To do – Please set the lines down again exactly, from the top of the entries through the line that contains "move | green_can".

Object change descriptions –
___
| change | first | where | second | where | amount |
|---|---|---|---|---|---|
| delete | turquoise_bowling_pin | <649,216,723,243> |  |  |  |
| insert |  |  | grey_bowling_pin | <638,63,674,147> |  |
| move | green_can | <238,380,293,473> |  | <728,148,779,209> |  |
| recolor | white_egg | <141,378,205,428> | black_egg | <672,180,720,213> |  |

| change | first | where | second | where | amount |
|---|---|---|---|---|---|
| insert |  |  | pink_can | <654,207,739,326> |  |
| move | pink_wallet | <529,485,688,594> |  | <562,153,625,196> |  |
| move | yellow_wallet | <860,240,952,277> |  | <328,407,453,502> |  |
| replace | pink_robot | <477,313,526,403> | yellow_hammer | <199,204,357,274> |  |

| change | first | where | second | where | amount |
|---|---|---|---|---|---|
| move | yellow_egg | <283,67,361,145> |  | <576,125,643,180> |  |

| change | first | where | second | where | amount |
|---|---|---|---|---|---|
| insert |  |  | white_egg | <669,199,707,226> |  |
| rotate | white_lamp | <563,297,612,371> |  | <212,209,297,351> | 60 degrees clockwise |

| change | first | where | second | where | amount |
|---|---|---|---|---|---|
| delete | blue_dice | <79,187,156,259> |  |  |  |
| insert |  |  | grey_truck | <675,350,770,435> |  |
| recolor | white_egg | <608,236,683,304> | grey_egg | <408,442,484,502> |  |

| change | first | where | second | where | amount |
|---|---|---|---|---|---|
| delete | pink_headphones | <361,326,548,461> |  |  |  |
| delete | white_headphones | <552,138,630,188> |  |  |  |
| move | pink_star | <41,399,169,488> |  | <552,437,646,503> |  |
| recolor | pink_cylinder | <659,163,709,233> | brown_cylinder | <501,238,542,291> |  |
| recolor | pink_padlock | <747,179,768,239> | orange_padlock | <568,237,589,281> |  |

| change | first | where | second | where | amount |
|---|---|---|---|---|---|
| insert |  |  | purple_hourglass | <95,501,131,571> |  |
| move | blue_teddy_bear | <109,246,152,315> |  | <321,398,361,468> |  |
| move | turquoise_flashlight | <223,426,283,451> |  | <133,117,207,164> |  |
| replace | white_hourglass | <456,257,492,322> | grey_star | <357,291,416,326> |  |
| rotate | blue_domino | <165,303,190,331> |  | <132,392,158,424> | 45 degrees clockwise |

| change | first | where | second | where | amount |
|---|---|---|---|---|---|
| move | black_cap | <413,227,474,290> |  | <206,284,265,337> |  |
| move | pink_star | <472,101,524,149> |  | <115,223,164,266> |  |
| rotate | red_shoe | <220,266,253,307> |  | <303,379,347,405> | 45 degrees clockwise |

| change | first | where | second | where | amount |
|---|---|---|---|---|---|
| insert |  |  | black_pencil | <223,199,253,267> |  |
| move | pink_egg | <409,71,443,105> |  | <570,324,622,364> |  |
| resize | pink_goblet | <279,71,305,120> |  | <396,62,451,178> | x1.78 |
___
Result below –
| change | first | where | second | where | amount |
|---|---|---|---|---|---|
| delete | turquoise_bowling_pin | <649,216,723,243> |  |  |  |
| insert |  |  | grey_bowling_pin | <638,63,674,147> |  |
| move | green_can | <238,380,293,473> |  | <728,148,779,209> |  |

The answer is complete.